■ What to work on:
Could you count the lines below that include the word "fromage" and give only the number?

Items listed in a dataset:
════════
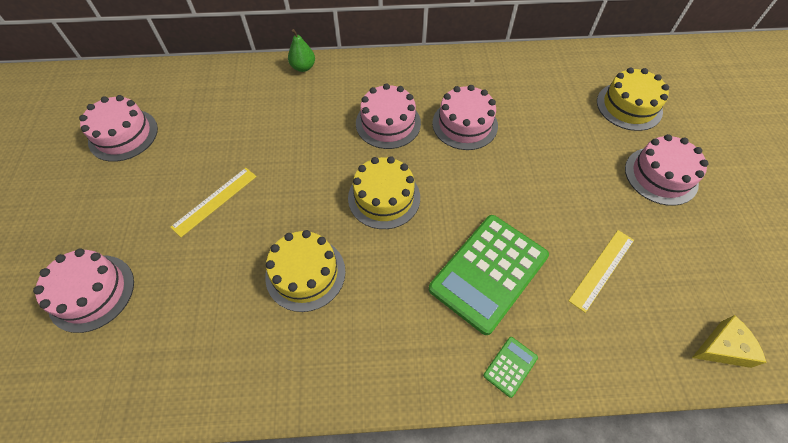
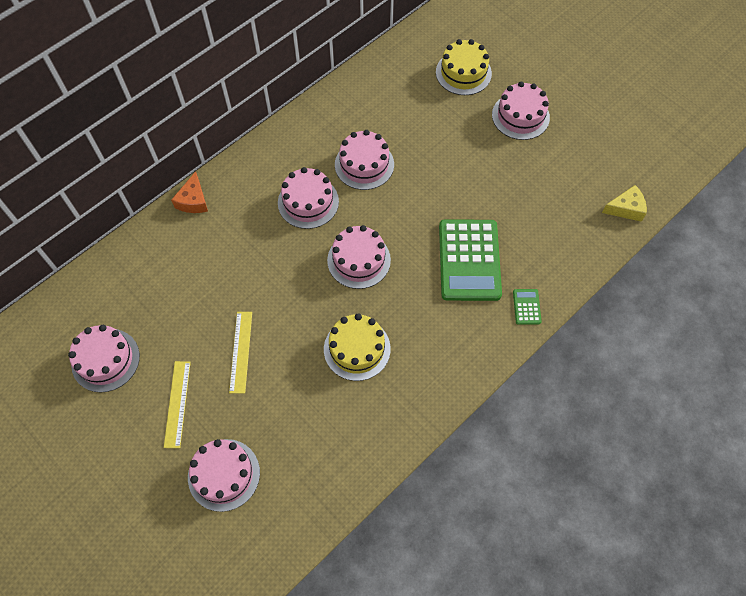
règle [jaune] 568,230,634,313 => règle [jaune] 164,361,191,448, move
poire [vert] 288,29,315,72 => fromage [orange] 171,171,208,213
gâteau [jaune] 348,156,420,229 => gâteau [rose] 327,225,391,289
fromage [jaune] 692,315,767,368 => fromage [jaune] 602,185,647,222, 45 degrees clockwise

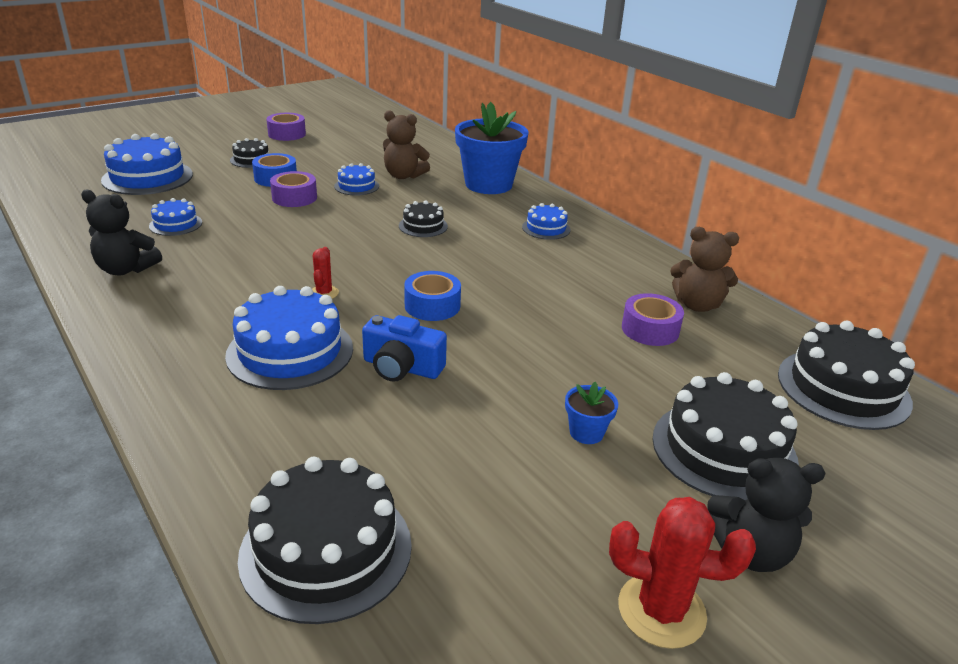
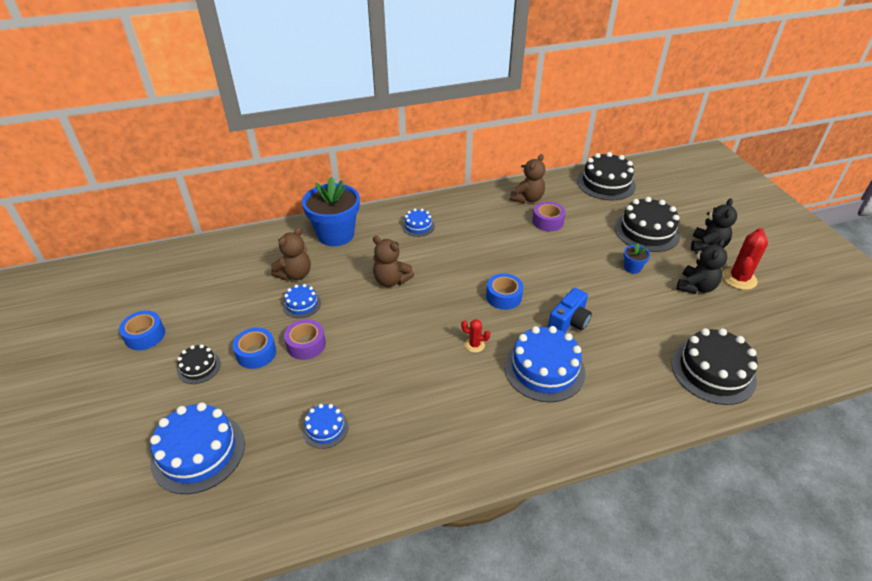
ruban adhésif [violet] 266,113,306,141 => ruban adhésif [bleu] 119,311,165,350
gâteau [noir] 399,200,448,237 => ours en peluche [marron] 373,236,414,287
ours en peluche [noir] 81,190,162,276 => ours en peluche [noir] 677,239,728,294, move

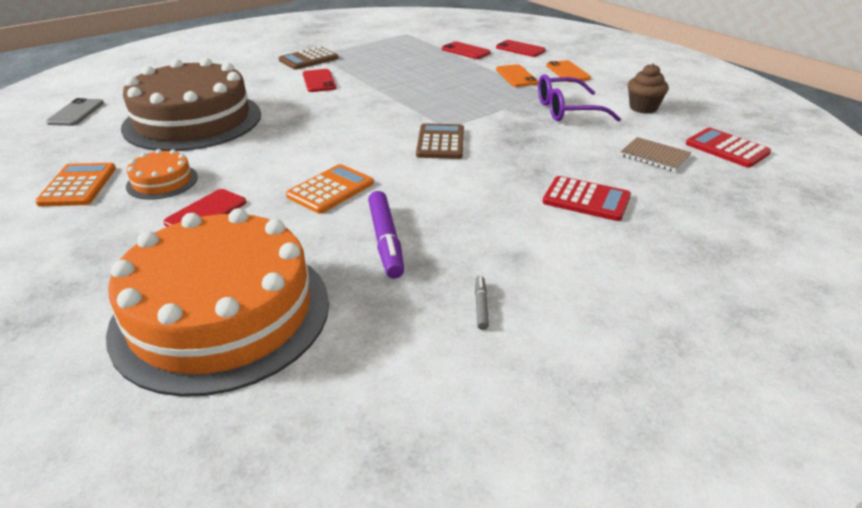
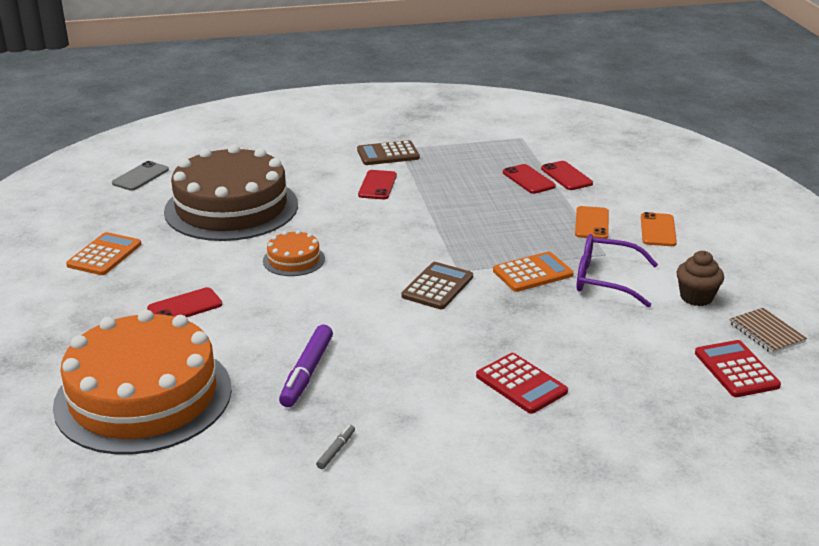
gâteau [orange] 126,149,198,200 => gâteau [orange] 263,230,325,276, move
calculatrice [orange] 286,164,374,214 => calculatrice [orange] 493,251,574,292, move
téléphone [rouge] 496,40,546,57 => téléphone [rouge] 503,164,556,194, move
carnet [marron] 620,137,691,172 => carnet [marron] 729,308,807,354, move

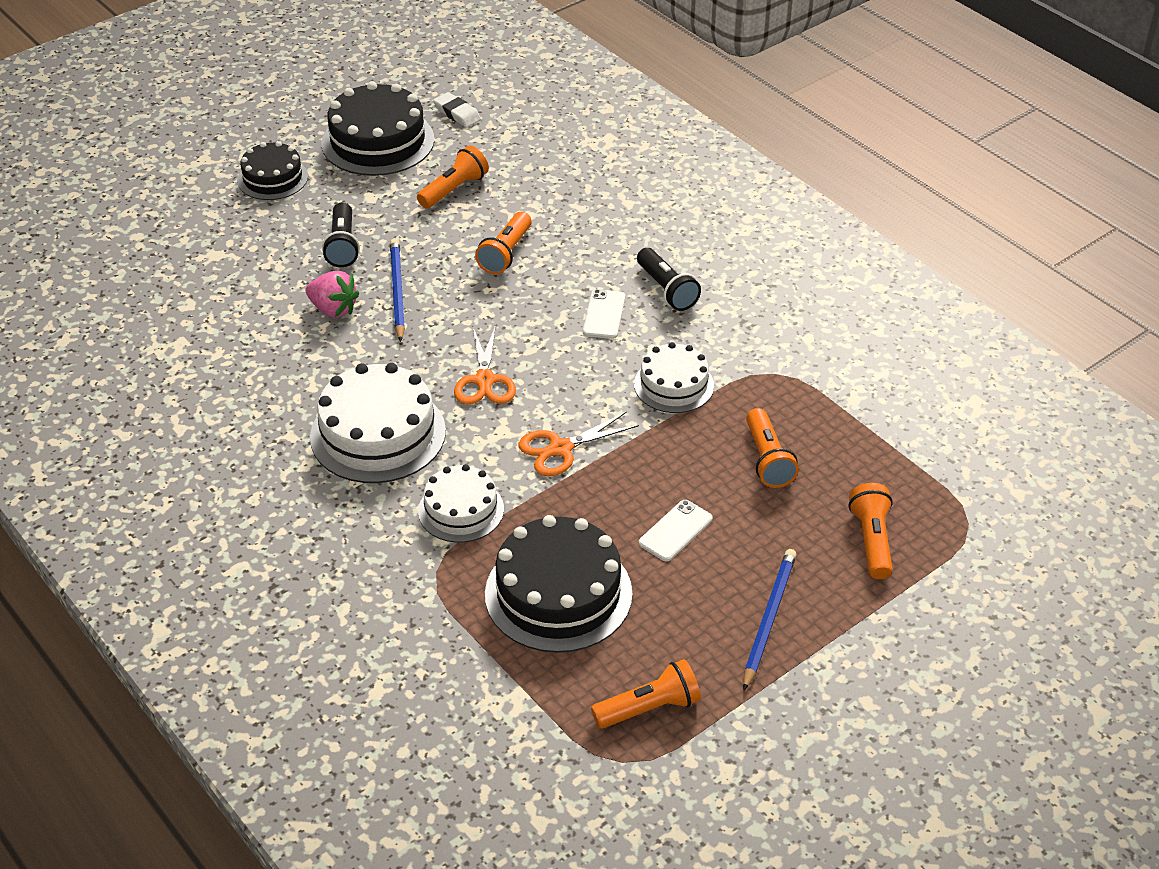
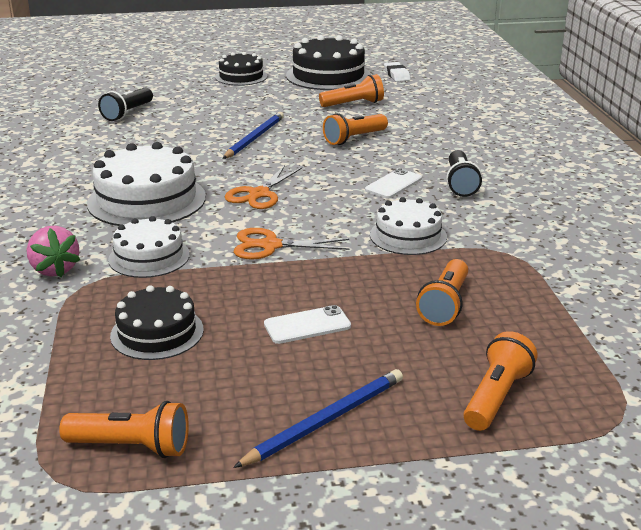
fraise [rose] 306,270,359,318 => fraise [rose] 27,226,80,277, move
lampe de poche [noir] 322,202,360,267 => lampe de poche [noir] 98,88,153,121, move
gâteau [noir] 485,515,633,653 => gâteau [noir] 110,285,204,360, x0.61

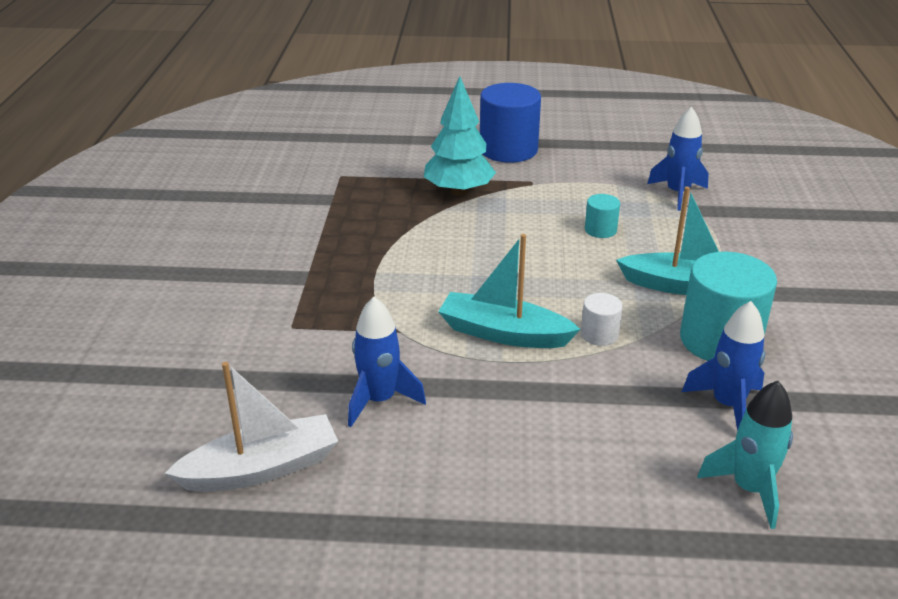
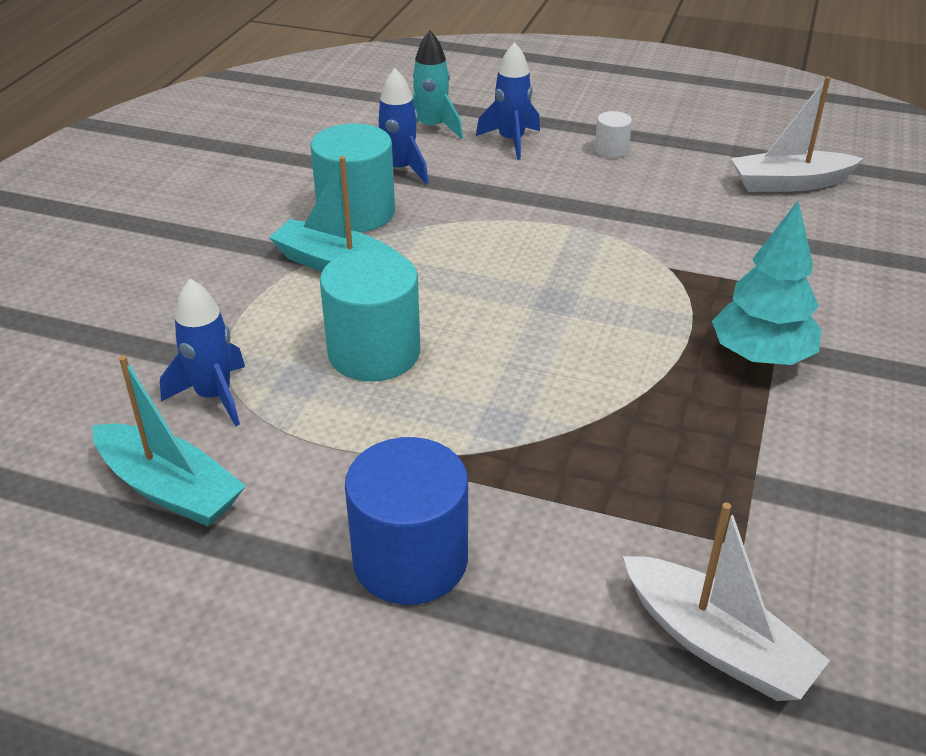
bateau [turquoise] 438,234,580,348 => bateau [turquoise] 93,355,246,526, move
cylindre [turquoise] 585,194,620,238 => cylindre [turquoise] 320,249,420,381, x2.09
fusée [bleu] 348,297,426,427 => fusée [bleu] 476,42,540,160, move
cylindre [blanc] 581,293,623,346 => cylindre [blanc] 595,111,632,158, move
nothing => bateau [blanc] 623,503,830,701
arbre [turquoise] 424,76,496,196 => arbre [turquoise] 712,201,821,365, move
════════
■ Completed task:
2